Stored records:
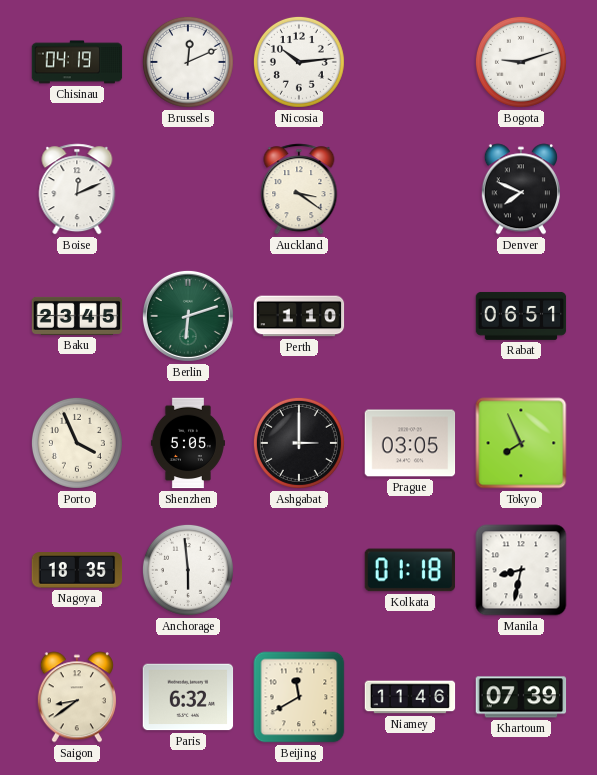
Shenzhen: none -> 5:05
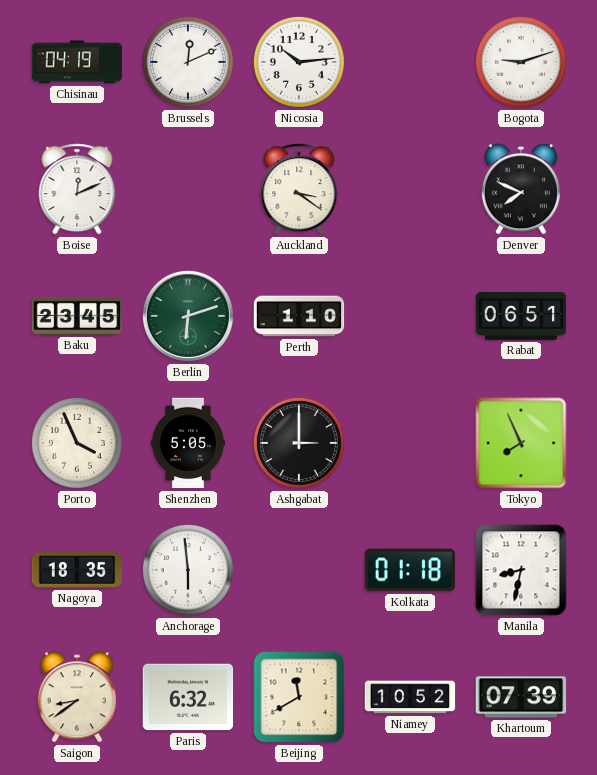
Prague: 03:05 -> none
Niamey: 11:46 -> 10:52
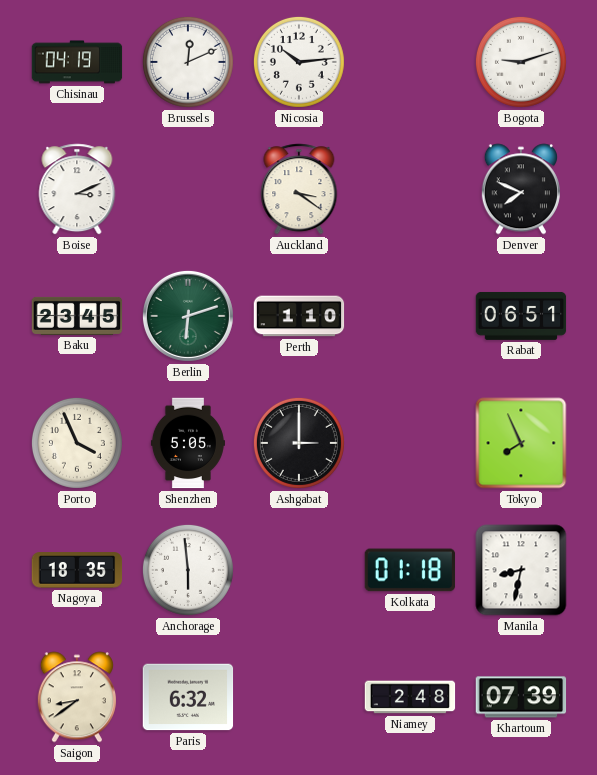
Boise: 12:11 -> 3:11
Beijing: 11:40 -> none
Niamey: 10:52 -> 2:48
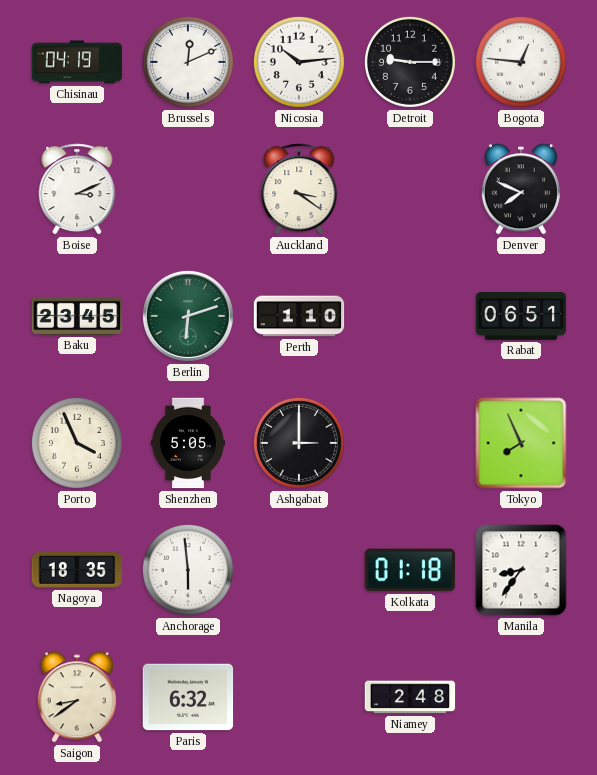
Detroit: none -> 9:15
Bogota: 9:12 -> 12:46
Manila: 8:32 -> 8:36
Khartoum: 07:39 -> none
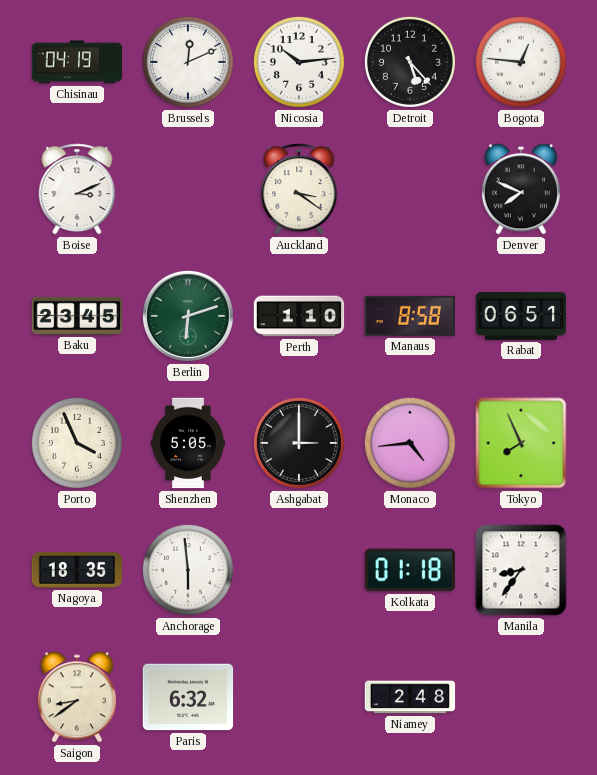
Detroit: 9:15 -> 5:23
Manaus: none -> 8:58
Monaco: none -> 4:44
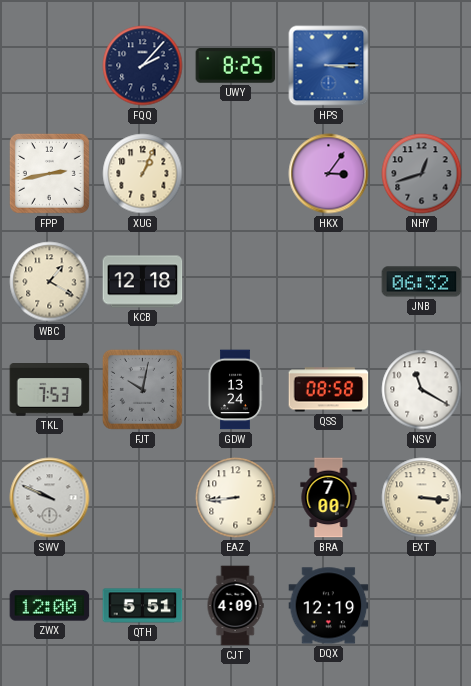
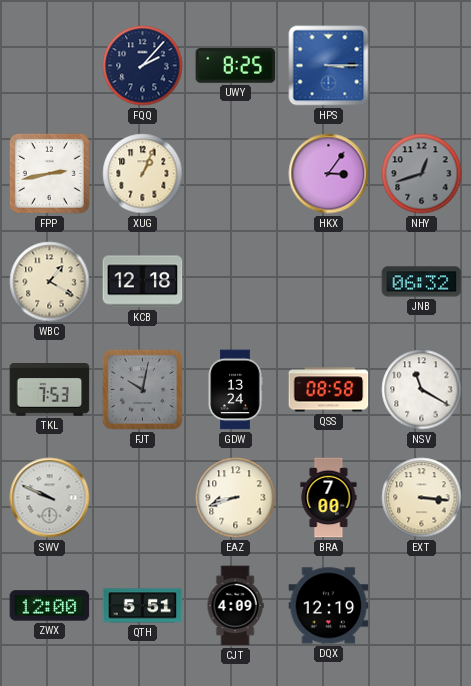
EAZ: 8:44 -> 8:42
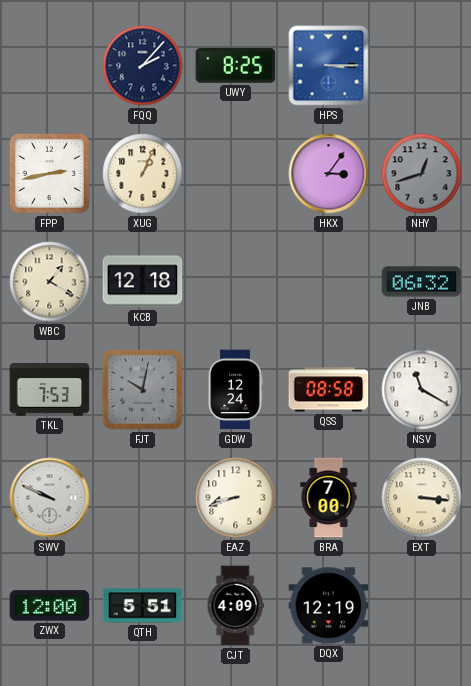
GDW: 13:24 -> 12:24
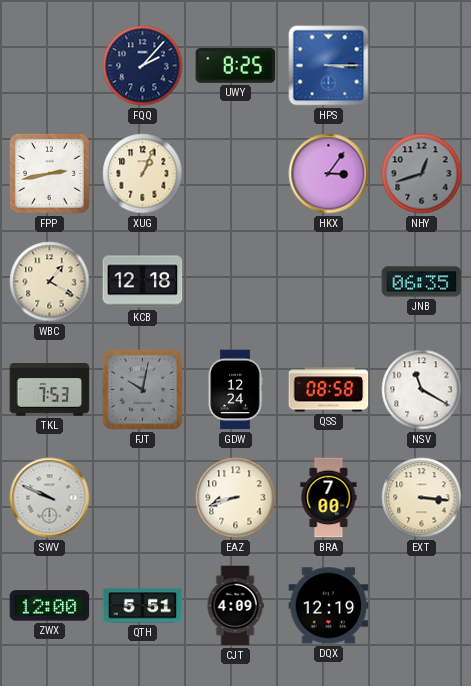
JNB: 06:32 -> 06:35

§ **TASK**
Retype every clock-change line from all the items above exactly, leaving out the picture markers.

§ **RESPONSE BELOW**
Shenzhen: none -> 5:05
Prague: 03:05 -> none
Niamey: 11:46 -> 10:52
Boise: 12:11 -> 3:11
Beijing: 11:40 -> none
Niamey: 10:52 -> 2:48
Detroit: none -> 9:15
Bogota: 9:12 -> 12:46
Manila: 8:32 -> 8:36
Khartoum: 07:39 -> none
Detroit: 9:15 -> 5:23
Manaus: none -> 8:58
Monaco: none -> 4:44
EAZ: 8:44 -> 8:42
GDW: 13:24 -> 12:24
JNB: 06:32 -> 06:35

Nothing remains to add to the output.